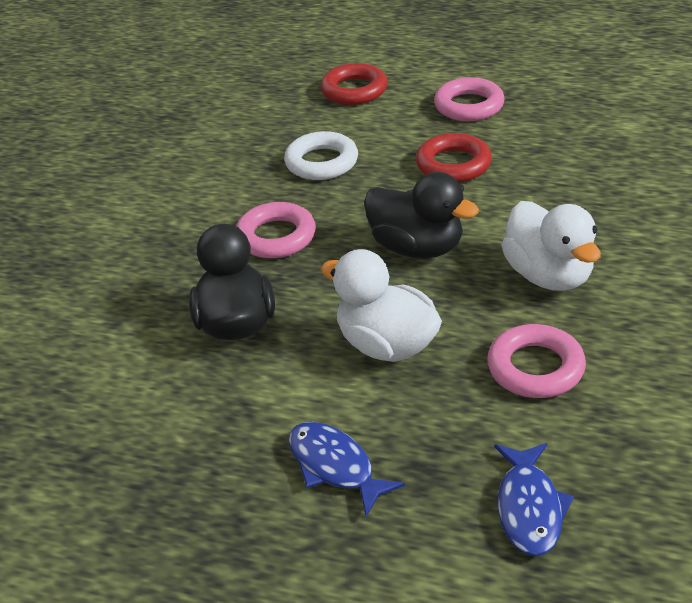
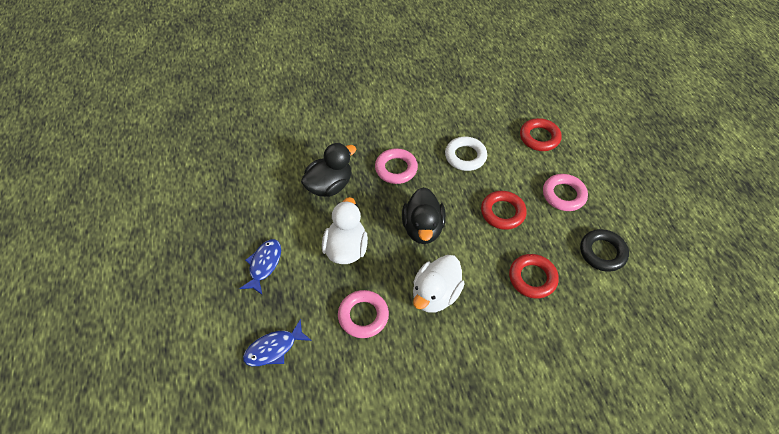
camera: 55 degrees right, 15 degrees up
(583, 178) = (532, 278): none -> red ring
(584, 110) = (602, 252): none -> black ring

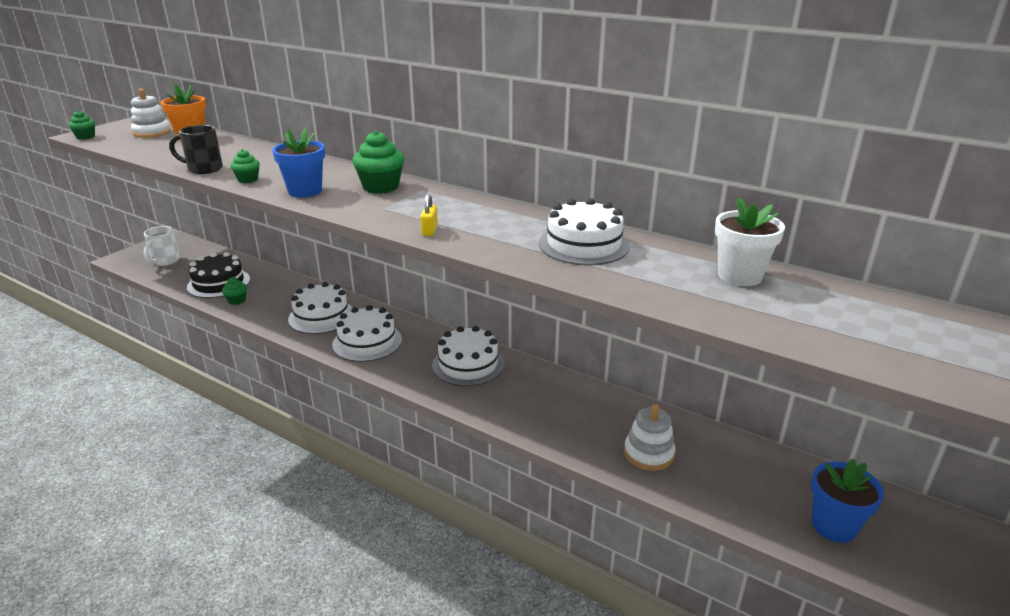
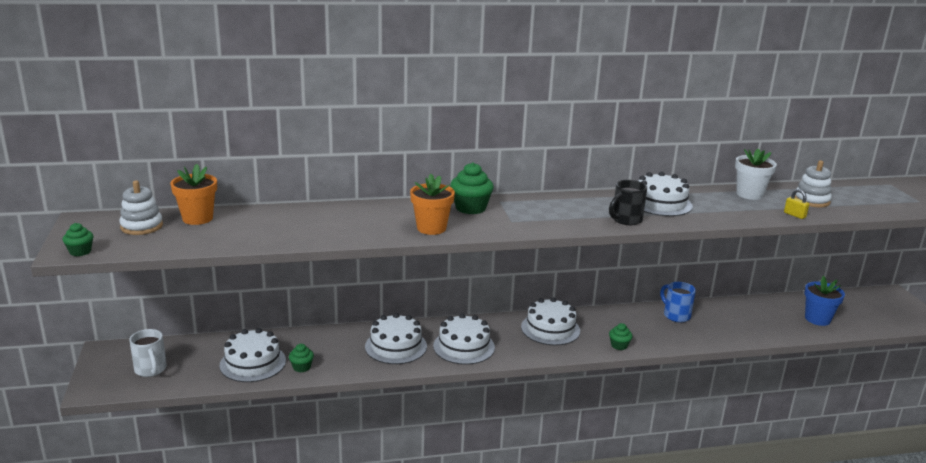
camera: 45 degrees left, 5 degrees down
(203, 169) = (303, 239): black mug -> black mug (625, 220)
(218, 283) = (253, 363): black cake -> white cake
(248, 179) = (364, 235): green cupcake -> green cupcake (619, 345)
(305, 191) = (431, 228): blue flower pot -> orange flower pot
(430, 230) = (573, 224): yellow padlock -> yellow padlock (794, 215)
(628, 418) = (675, 315): none -> blue mug
(648, 453) = (712, 327): white stacking toy -> white stacking toy (811, 200)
:::
■ Problem to solve
The answer should consist of all lines from the records above that hold the word "degrees".

■ Problem solution
camera: 55 degrees right, 15 degrees up
camera: 45 degrees left, 5 degrees down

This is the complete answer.